# WHAT YOU NEED TO DO
All that is needed is an exact repetition of the lines from the one containing "yellow eraser: 2 -> 3" through the final line of the material, without pictures.

# DATA EXTRACTS
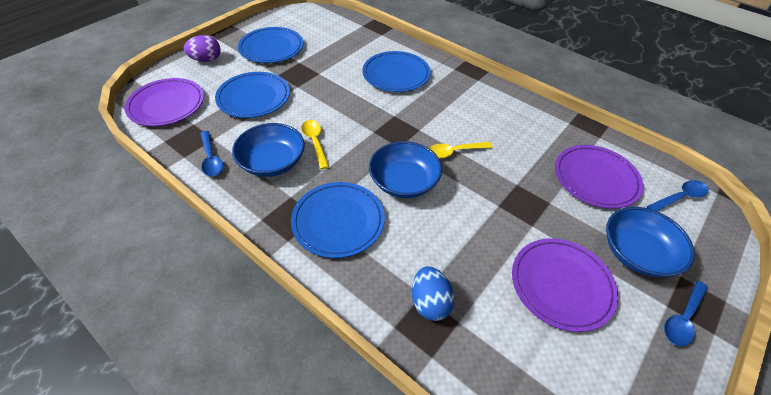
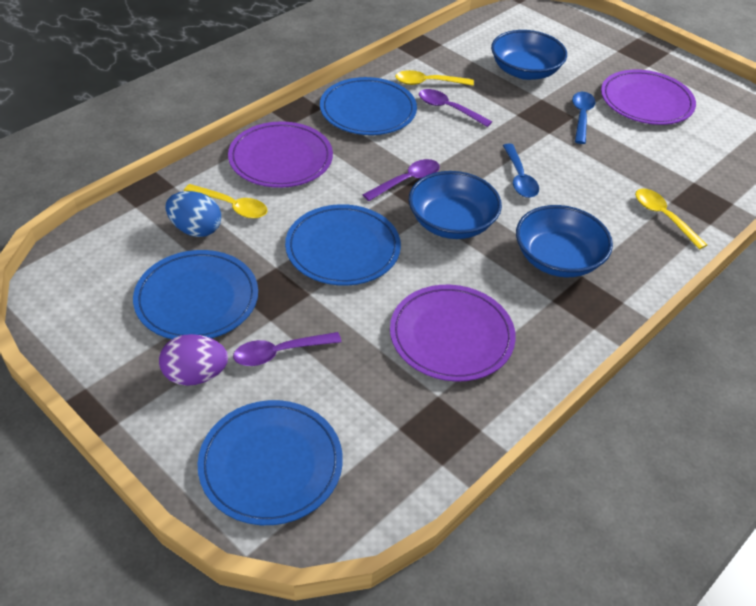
blue spoon: 3 -> 2
purple spoon: 0 -> 3
yellow spoon: 2 -> 3

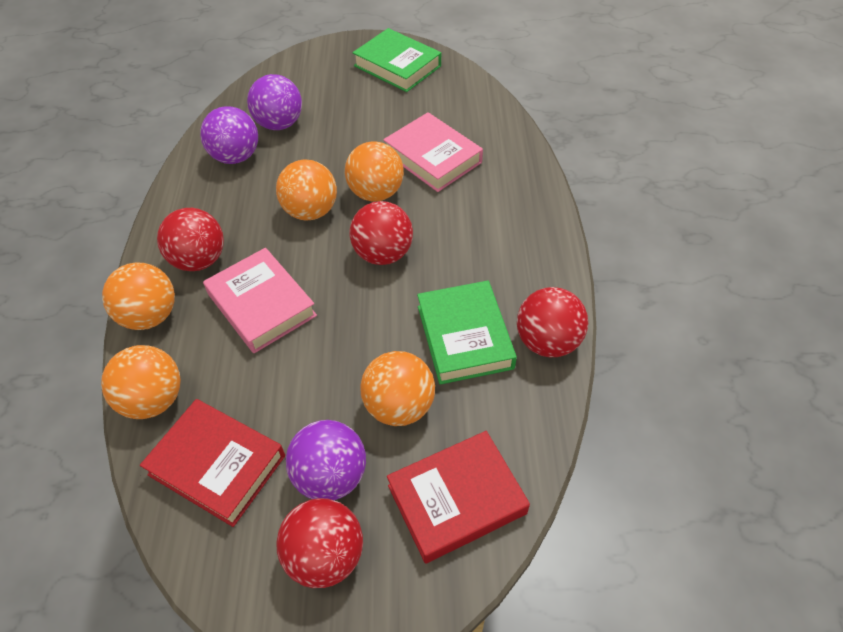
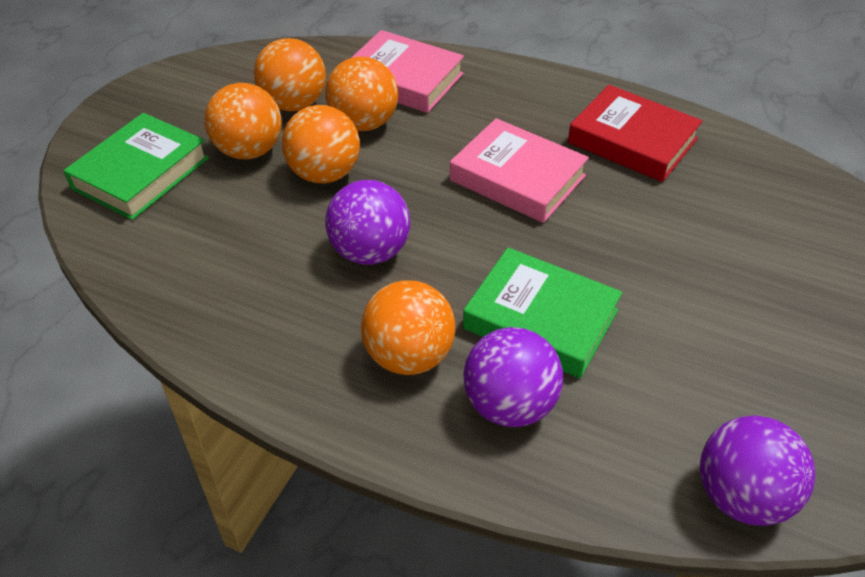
red ball: 4 -> 0
red book: 2 -> 1

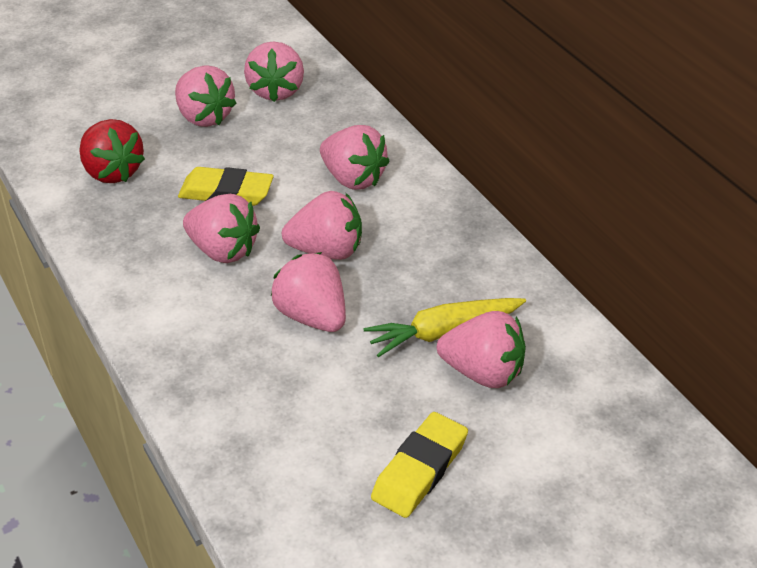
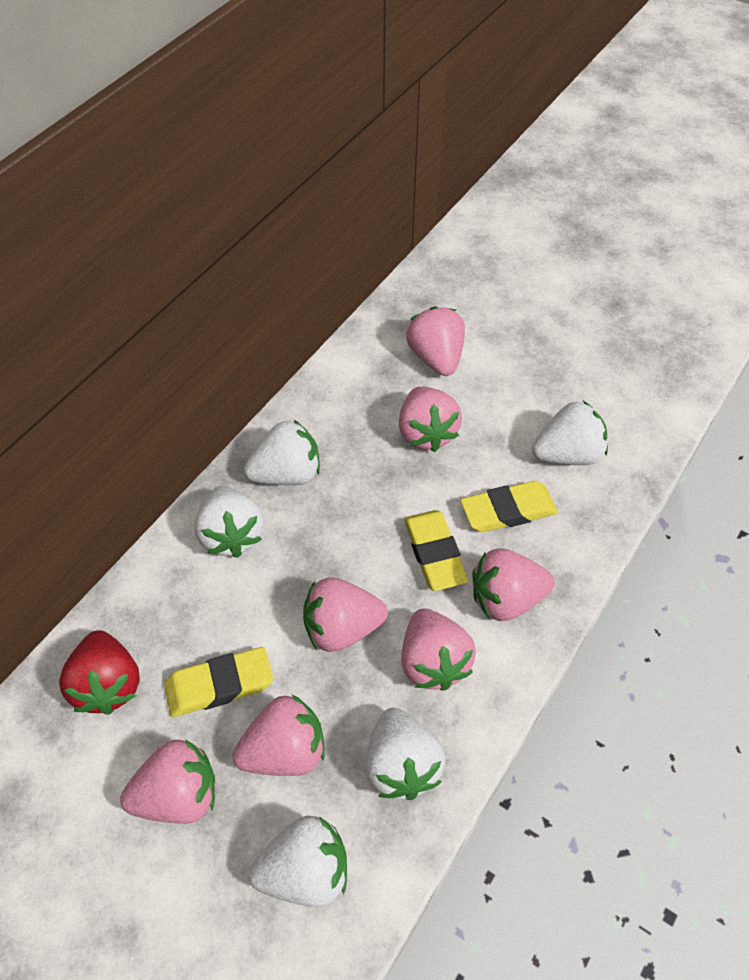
white strawberry: 0 -> 5
yellow carrot: 1 -> 0
yellow eraser: 2 -> 3

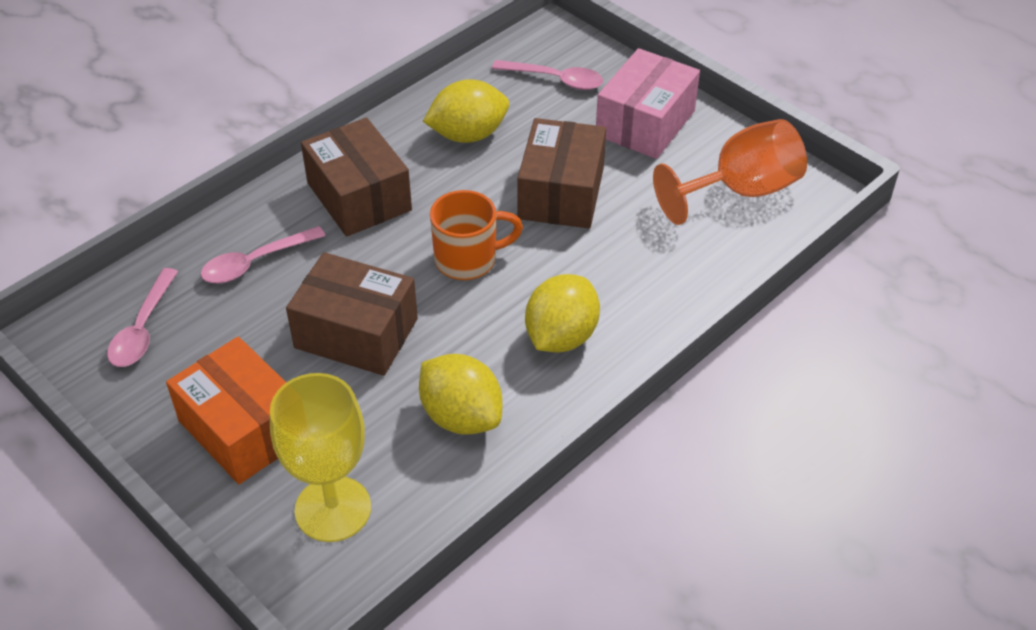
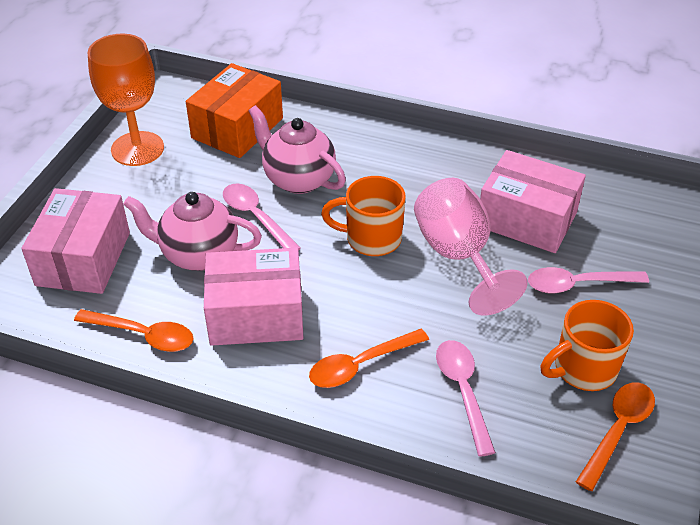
brown box: 3 -> 0
orange mug: 1 -> 2
orange spoon: 0 -> 3
pink box: 1 -> 3
pink goblet: 0 -> 1
pink teapot: 0 -> 2
yellow goblet: 1 -> 0
yellow lemon: 3 -> 0

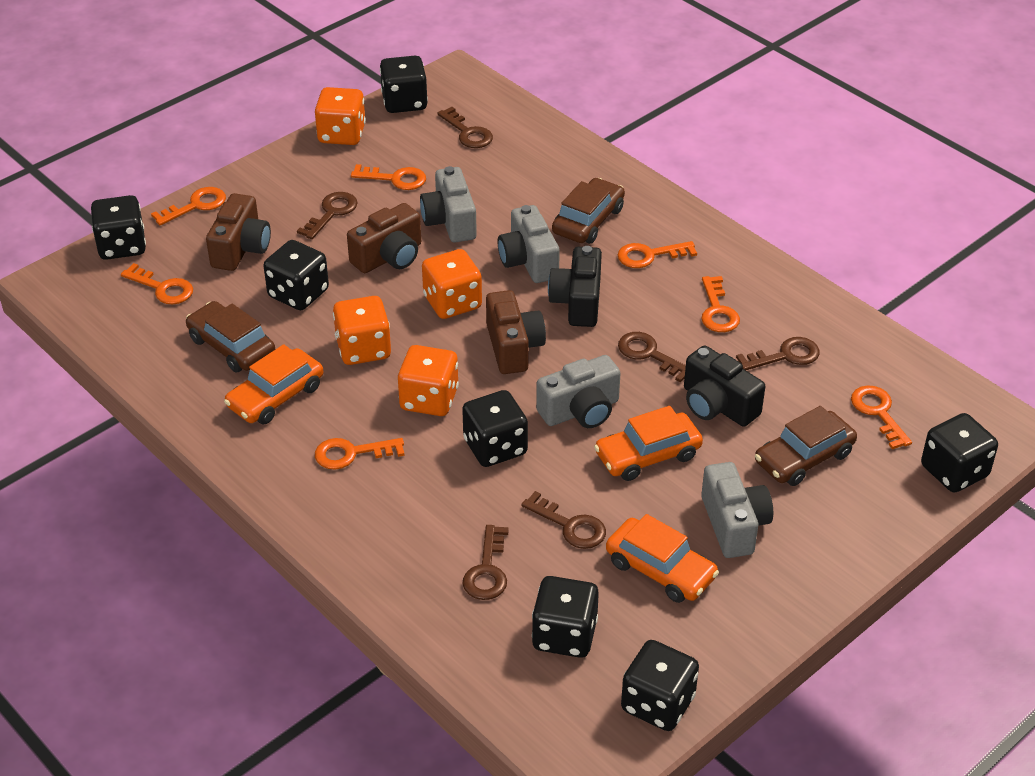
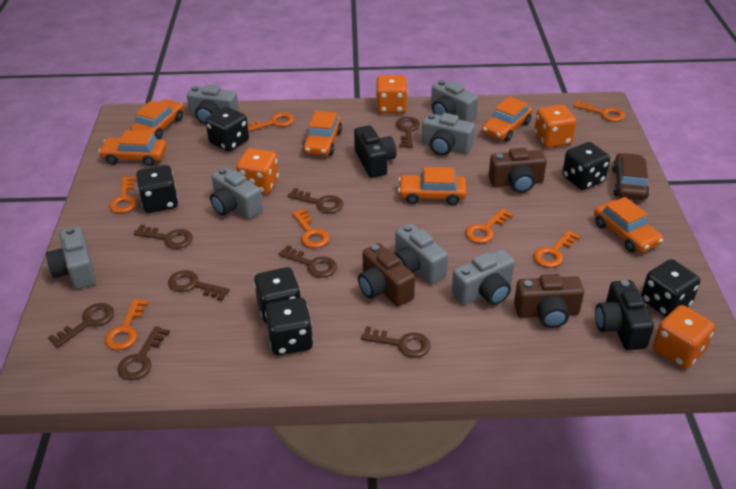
black dice: 7 -> 6
brown car: 3 -> 1
brown key: 6 -> 8
grey camera: 4 -> 7
orange car: 3 -> 6

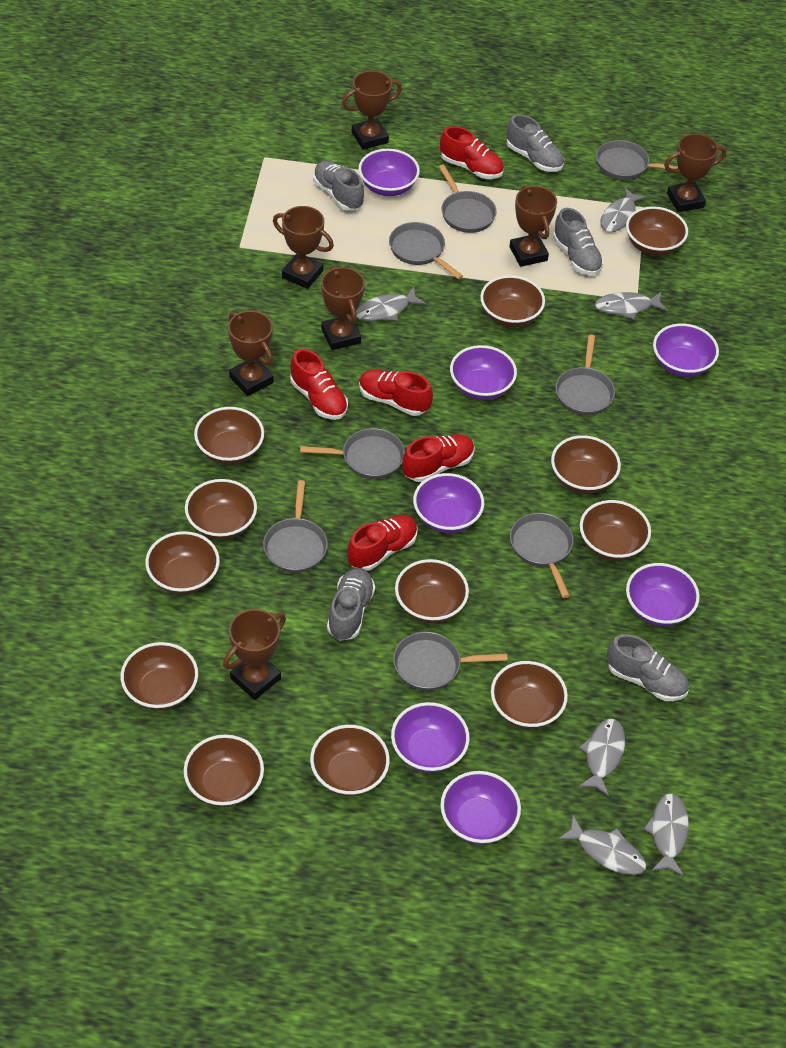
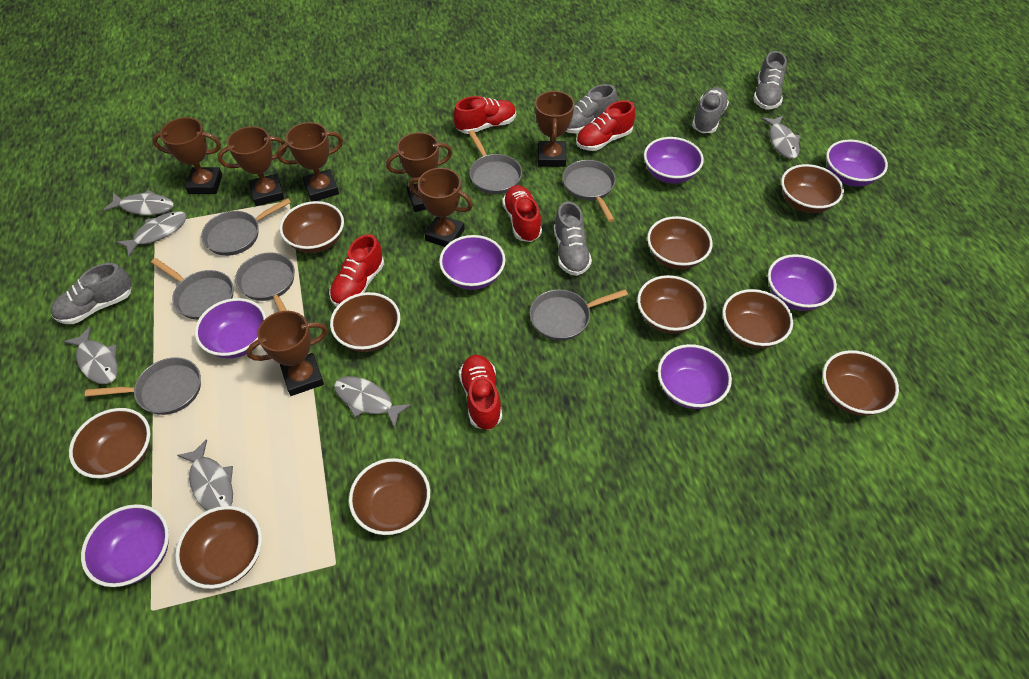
brown bowl: 12 -> 10
grey pan: 8 -> 7

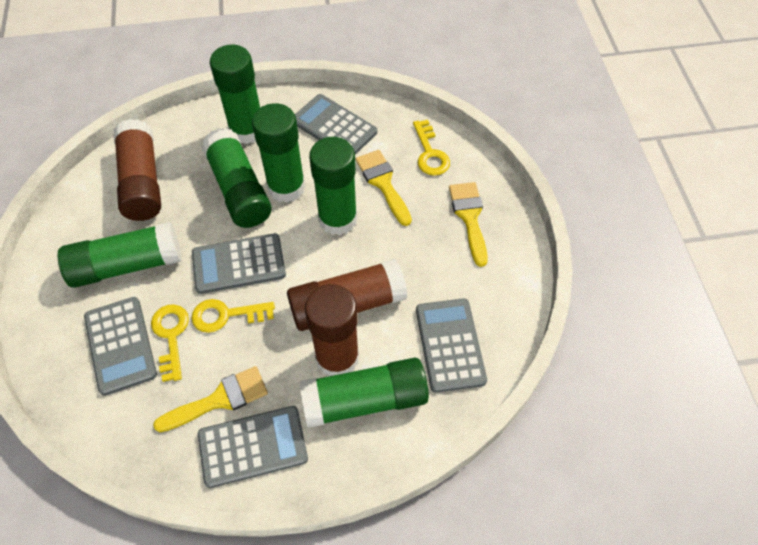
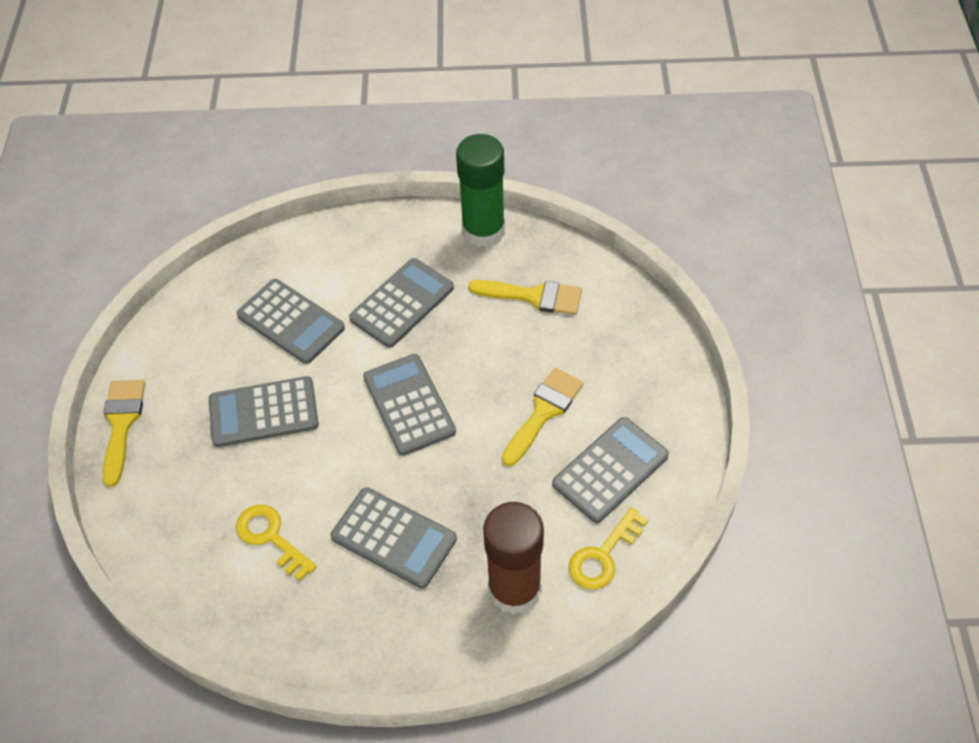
brown glue stick: 3 -> 1
green glue stick: 6 -> 1
grey calculator: 5 -> 6
yellow key: 3 -> 2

# COMPLETED TASK
yellow eraser: 2 -> 3

brown box: 3 -> 0
orange mug: 1 -> 2
orange spoon: 0 -> 3
pink box: 1 -> 3
pink goblet: 0 -> 1
pink teapot: 0 -> 2
yellow goblet: 1 -> 0
yellow lemon: 3 -> 0

black dice: 7 -> 6
brown car: 3 -> 1
brown key: 6 -> 8
grey camera: 4 -> 7
orange car: 3 -> 6

brown bowl: 12 -> 10
grey pan: 8 -> 7

brown glue stick: 3 -> 1
green glue stick: 6 -> 1
grey calculator: 5 -> 6
yellow key: 3 -> 2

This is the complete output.